Exercise aim
"JP3 pin 2: IC4/IN- -> GND" appears in one line; retype that line and all lines following it through the end of the records, with nothing left out or added.

Records excerpted from a collection:
□ □ □
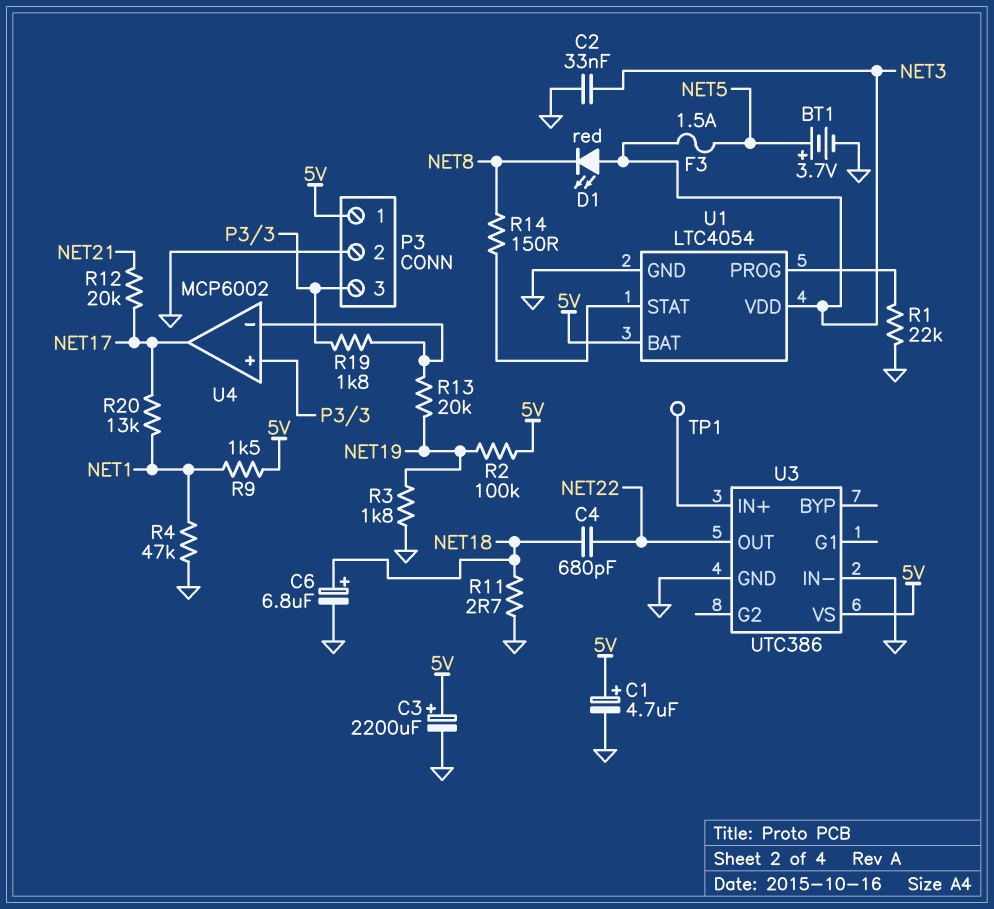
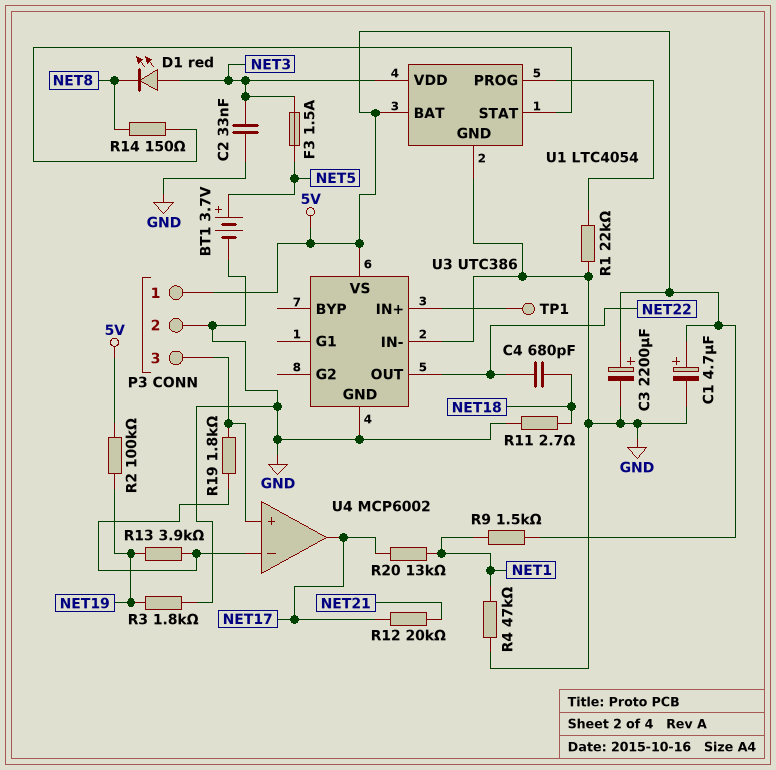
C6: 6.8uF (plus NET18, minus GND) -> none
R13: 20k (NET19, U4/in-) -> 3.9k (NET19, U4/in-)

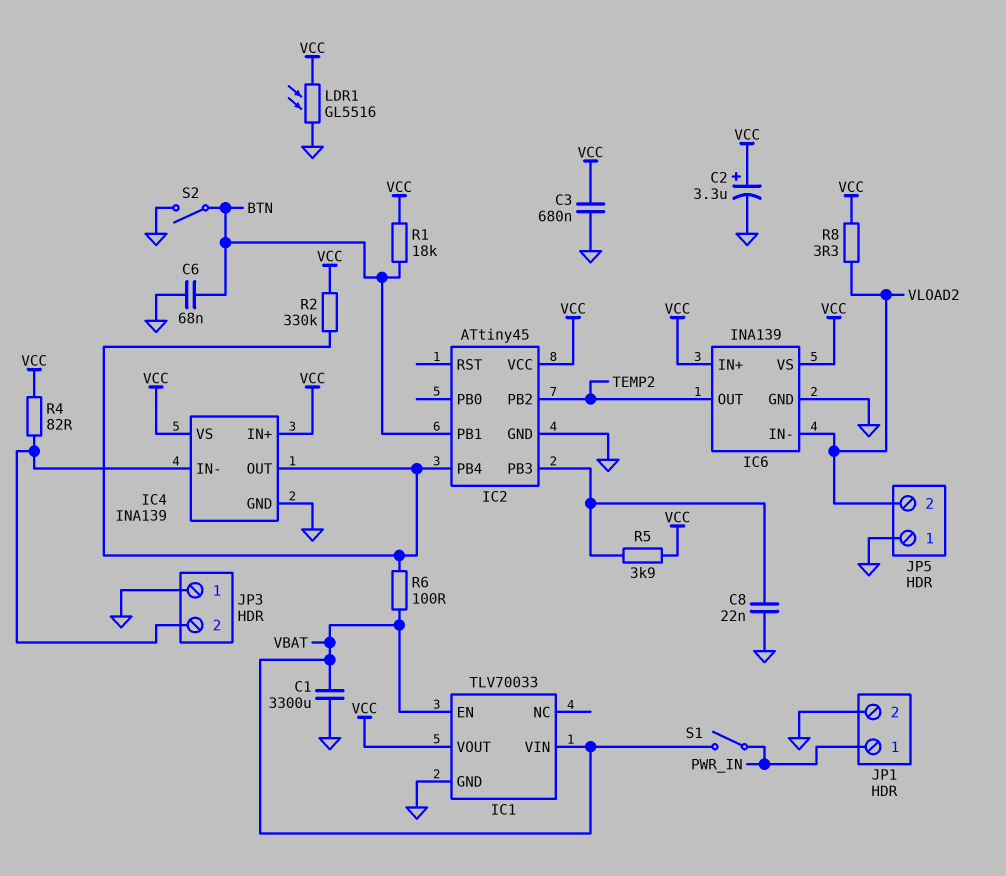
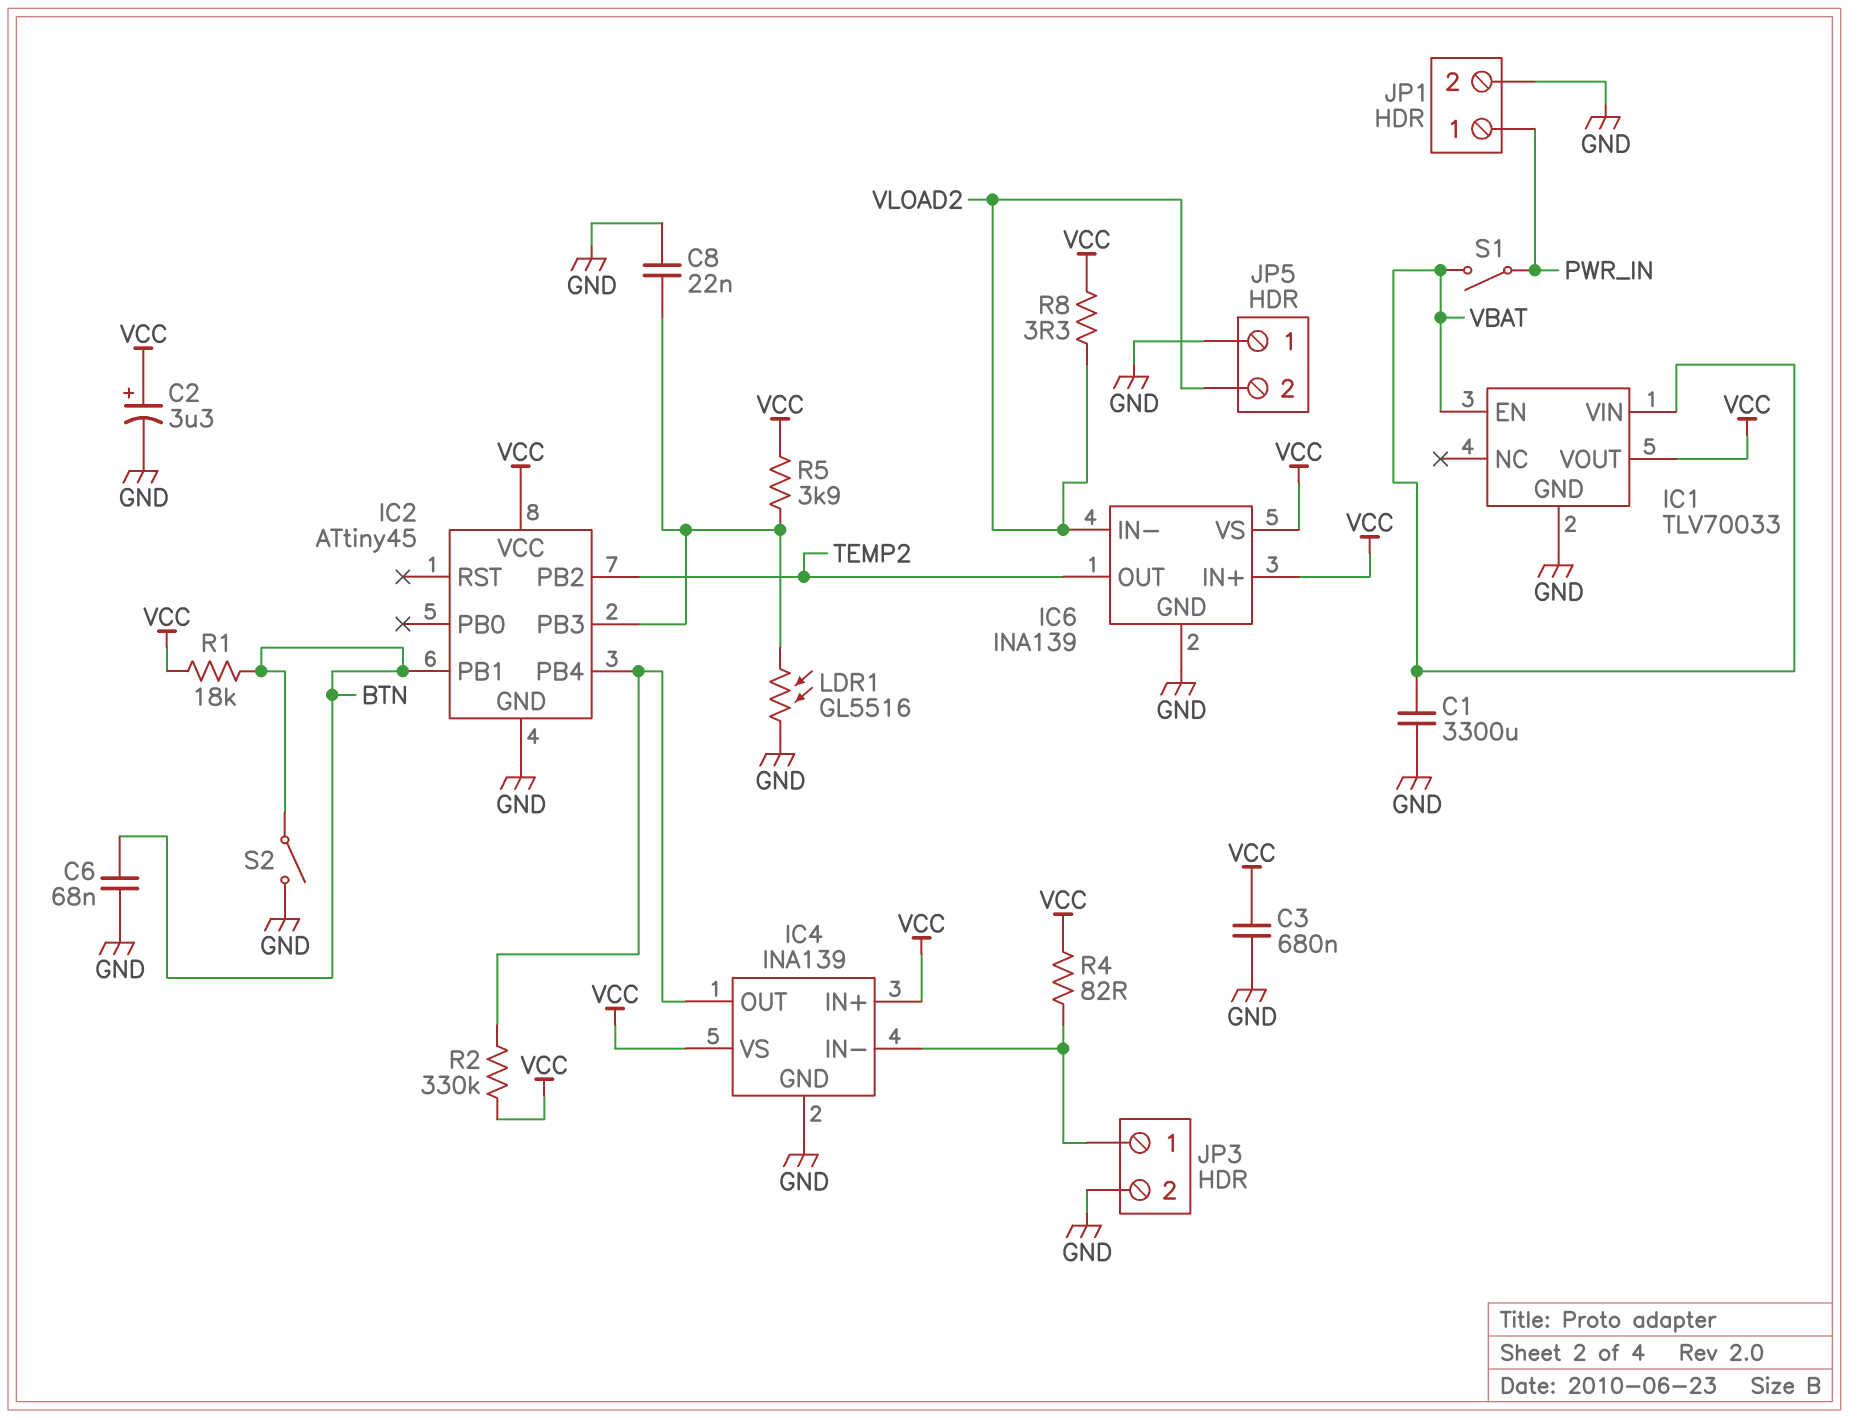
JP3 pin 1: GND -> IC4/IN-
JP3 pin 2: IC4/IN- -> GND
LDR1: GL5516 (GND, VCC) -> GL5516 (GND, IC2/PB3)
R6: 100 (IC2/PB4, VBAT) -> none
□ □ □
The answer
JP3 pin 2: IC4/IN- -> GND
LDR1: GL5516 (GND, VCC) -> GL5516 (GND, IC2/PB3)
R6: 100 (IC2/PB4, VBAT) -> none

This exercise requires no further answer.